▸ **Activity**: Every line containing the word "size" must be pulled from the records.

▸ **Data supplied**:

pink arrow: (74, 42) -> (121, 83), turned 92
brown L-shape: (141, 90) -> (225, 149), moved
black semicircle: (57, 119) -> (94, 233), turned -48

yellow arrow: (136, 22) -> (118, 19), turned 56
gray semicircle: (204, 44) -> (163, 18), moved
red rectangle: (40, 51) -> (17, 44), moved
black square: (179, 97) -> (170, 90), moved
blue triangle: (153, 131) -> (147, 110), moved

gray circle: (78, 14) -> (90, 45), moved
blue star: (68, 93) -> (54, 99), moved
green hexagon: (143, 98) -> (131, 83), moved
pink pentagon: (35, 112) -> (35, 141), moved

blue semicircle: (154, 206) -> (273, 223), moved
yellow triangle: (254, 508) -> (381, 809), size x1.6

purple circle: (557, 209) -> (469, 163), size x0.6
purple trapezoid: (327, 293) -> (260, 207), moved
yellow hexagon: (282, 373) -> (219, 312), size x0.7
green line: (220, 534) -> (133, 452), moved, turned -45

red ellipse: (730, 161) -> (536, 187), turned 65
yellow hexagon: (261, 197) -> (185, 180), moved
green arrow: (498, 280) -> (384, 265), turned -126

▸ **Completed exercise**:
yellow triangle: (254, 508) -> (381, 809), size x1.6
purple circle: (557, 209) -> (469, 163), size x0.6
yellow hexagon: (282, 373) -> (219, 312), size x0.7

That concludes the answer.